● **Records to process**
= Beginning of Section =

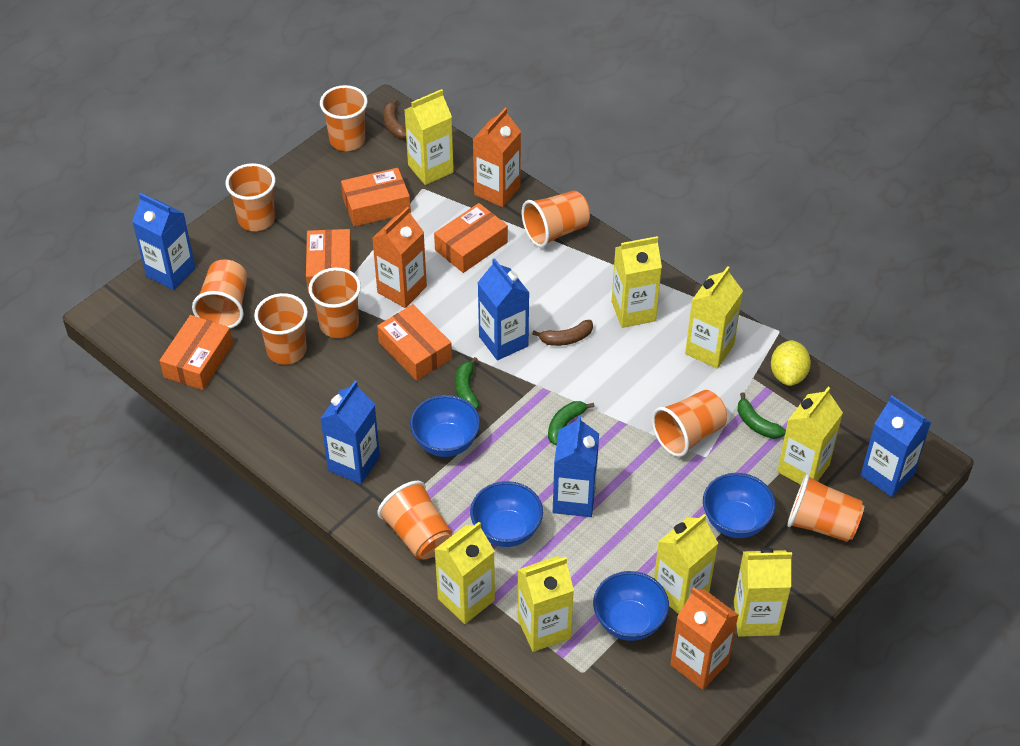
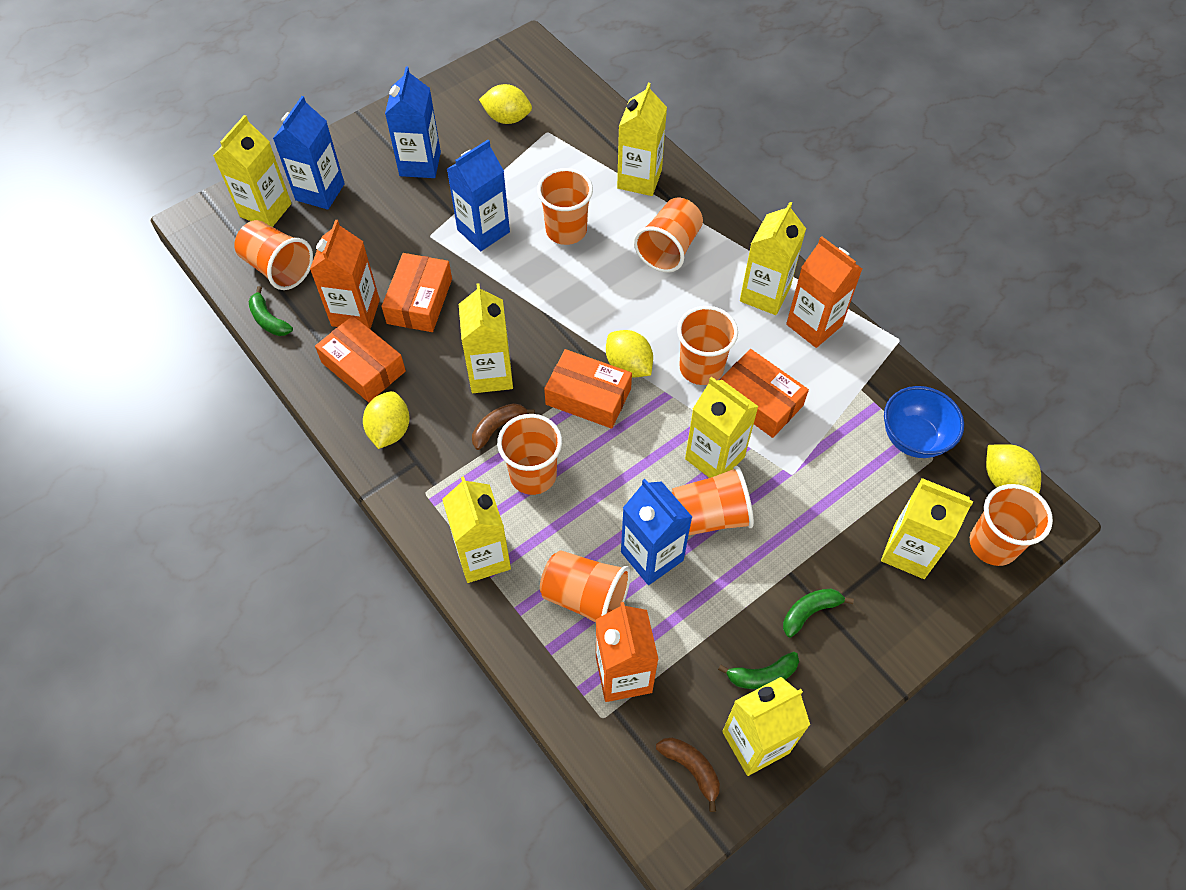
blue bowl: 4 -> 1
blue carton: 5 -> 4
orange box: 5 -> 4
orange cup: 9 -> 8
yellow lemon: 1 -> 4

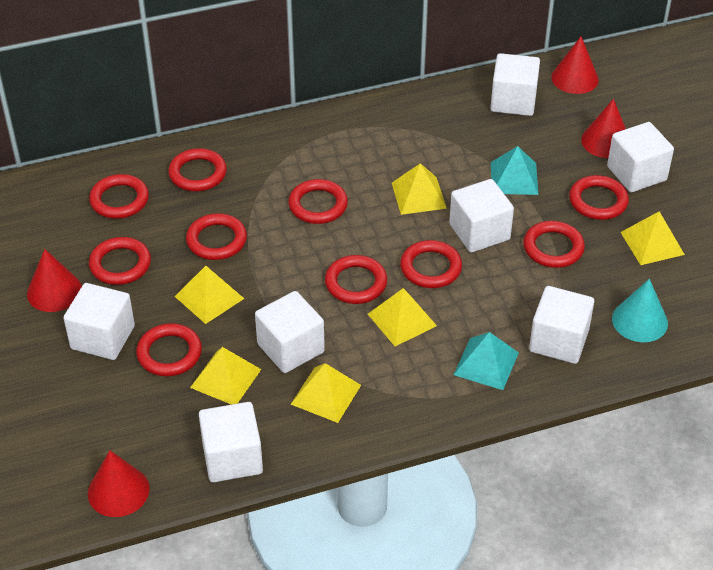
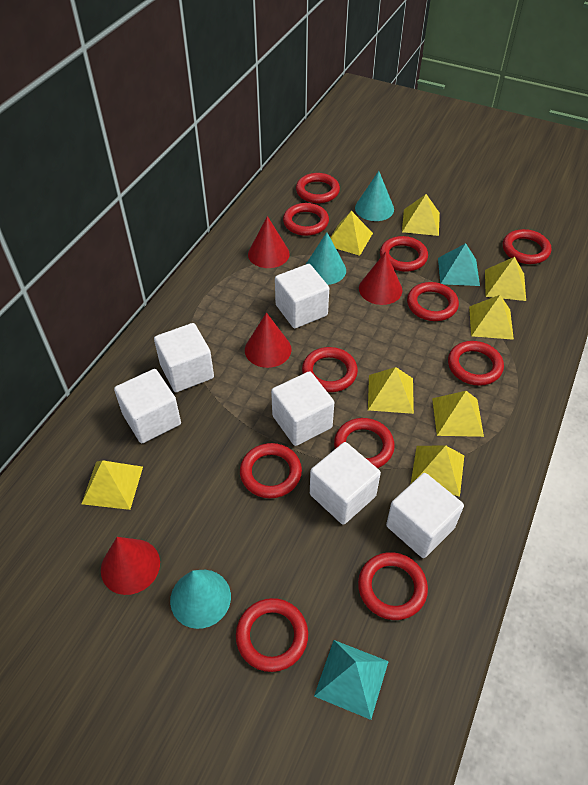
red ring: 10 -> 11
turquoise cone: 1 -> 3
white cube: 7 -> 6
yellow pyramid: 6 -> 8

= End of Section =

● **Assigned task**
From the material above, copy everything exactly but the pictures.

● **Solution for this problem**
blue bowl: 4 -> 1
blue carton: 5 -> 4
orange box: 5 -> 4
orange cup: 9 -> 8
yellow lemon: 1 -> 4

red ring: 10 -> 11
turquoise cone: 1 -> 3
white cube: 7 -> 6
yellow pyramid: 6 -> 8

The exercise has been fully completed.